An exact copy of the data below is required; return it in full.

-------------------------

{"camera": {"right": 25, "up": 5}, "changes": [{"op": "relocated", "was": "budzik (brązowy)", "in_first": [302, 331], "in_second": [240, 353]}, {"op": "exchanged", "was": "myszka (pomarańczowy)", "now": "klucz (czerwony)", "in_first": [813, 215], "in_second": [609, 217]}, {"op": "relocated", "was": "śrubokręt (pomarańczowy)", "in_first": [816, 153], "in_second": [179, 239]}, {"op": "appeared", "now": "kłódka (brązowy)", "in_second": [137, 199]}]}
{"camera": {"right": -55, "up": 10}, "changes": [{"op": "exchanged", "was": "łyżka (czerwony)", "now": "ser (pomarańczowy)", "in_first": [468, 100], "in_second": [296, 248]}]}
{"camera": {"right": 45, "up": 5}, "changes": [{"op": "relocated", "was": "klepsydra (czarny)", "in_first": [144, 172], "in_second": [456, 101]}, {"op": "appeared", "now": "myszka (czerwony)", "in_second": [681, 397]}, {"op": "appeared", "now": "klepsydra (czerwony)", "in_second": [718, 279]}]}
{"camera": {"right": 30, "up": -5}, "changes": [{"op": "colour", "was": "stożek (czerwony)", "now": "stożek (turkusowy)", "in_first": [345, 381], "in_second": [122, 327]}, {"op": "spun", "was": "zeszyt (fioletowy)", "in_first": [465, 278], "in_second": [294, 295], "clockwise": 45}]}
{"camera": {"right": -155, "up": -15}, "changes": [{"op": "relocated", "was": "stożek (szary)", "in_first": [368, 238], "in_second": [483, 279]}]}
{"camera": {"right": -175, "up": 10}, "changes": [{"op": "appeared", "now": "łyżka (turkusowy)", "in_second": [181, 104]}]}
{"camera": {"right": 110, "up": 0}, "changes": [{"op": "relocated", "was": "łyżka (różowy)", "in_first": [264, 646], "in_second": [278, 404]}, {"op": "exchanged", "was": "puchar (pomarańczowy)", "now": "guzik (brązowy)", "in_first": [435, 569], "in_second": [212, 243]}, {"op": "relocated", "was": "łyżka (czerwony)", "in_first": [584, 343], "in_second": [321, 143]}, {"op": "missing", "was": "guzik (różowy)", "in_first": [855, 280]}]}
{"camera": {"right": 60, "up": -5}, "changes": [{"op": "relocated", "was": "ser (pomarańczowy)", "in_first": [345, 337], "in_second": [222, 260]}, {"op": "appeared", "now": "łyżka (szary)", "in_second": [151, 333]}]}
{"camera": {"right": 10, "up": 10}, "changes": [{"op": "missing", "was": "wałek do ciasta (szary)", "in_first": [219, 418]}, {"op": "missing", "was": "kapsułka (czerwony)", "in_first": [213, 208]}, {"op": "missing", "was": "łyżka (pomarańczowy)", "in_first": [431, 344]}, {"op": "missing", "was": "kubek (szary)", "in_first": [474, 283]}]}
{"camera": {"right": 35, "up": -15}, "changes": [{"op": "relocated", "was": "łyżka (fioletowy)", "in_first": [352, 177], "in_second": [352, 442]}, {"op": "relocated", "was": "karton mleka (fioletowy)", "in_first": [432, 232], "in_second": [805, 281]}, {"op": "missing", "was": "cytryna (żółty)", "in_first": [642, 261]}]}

-------------------------

### Solution to this problem
{"camera": {"right": 25, "up": 5}, "changes": [{"op": "relocated", "was": "budzik (brązowy)", "in_first": [302, 331], "in_second": [240, 353]}, {"op": "exchanged", "was": "myszka (pomarańczowy)", "now": "klucz (czerwony)", "in_first": [813, 215], "in_second": [609, 217]}, {"op": "relocated", "was": "śrubokręt (pomarańczowy)", "in_first": [816, 153], "in_second": [179, 239]}, {"op": "appeared", "now": "kłódka (brązowy)", "in_second": [137, 199]}]}
{"camera": {"right": -55, "up": 10}, "changes": [{"op": "exchanged", "was": "łyżka (czerwony)", "now": "ser (pomarańczowy)", "in_first": [468, 100], "in_second": [296, 248]}]}
{"camera": {"right": 45, "up": 5}, "changes": [{"op": "relocated", "was": "klepsydra (czarny)", "in_first": [144, 172], "in_second": [456, 101]}, {"op": "appeared", "now": "myszka (czerwony)", "in_second": [681, 397]}, {"op": "appeared", "now": "klepsydra (czerwony)", "in_second": [718, 279]}]}
{"camera": {"right": 30, "up": -5}, "changes": [{"op": "colour", "was": "stożek (czerwony)", "now": "stożek (turkusowy)", "in_first": [345, 381], "in_second": [122, 327]}, {"op": "spun", "was": "zeszyt (fioletowy)", "in_first": [465, 278], "in_second": [294, 295], "clockwise": 45}]}
{"camera": {"right": -155, "up": -15}, "changes": [{"op": "relocated", "was": "stożek (szary)", "in_first": [368, 238], "in_second": [483, 279]}]}
{"camera": {"right": -175, "up": 10}, "changes": [{"op": "appeared", "now": "łyżka (turkusowy)", "in_second": [181, 104]}]}
{"camera": {"right": 110, "up": 0}, "changes": [{"op": "relocated", "was": "łyżka (różowy)", "in_first": [264, 646], "in_second": [278, 404]}, {"op": "exchanged", "was": "puchar (pomarańczowy)", "now": "guzik (brązowy)", "in_first": [435, 569], "in_second": [212, 243]}, {"op": "relocated", "was": "łyżka (czerwony)", "in_first": [584, 343], "in_second": [321, 143]}, {"op": "missing", "was": "guzik (różowy)", "in_first": [855, 280]}]}
{"camera": {"right": 60, "up": -5}, "changes": [{"op": "relocated", "was": "ser (pomarańczowy)", "in_first": [345, 337], "in_second": [222, 260]}, {"op": "appeared", "now": "łyżka (szary)", "in_second": [151, 333]}]}
{"camera": {"right": 10, "up": 10}, "changes": [{"op": "missing", "was": "wałek do ciasta (szary)", "in_first": [219, 418]}, {"op": "missing", "was": "kapsułka (czerwony)", "in_first": [213, 208]}, {"op": "missing", "was": "łyżka (pomarańczowy)", "in_first": [431, 344]}, {"op": "missing", "was": "kubek (szary)", "in_first": [474, 283]}]}
{"camera": {"right": 35, "up": -15}, "changes": [{"op": "relocated", "was": "łyżka (fioletowy)", "in_first": [352, 177], "in_second": [352, 442]}, {"op": "relocated", "was": "karton mleka (fioletowy)", "in_first": [432, 232], "in_second": [805, 281]}, {"op": "missing", "was": "cytryna (żółty)", "in_first": [642, 261]}]}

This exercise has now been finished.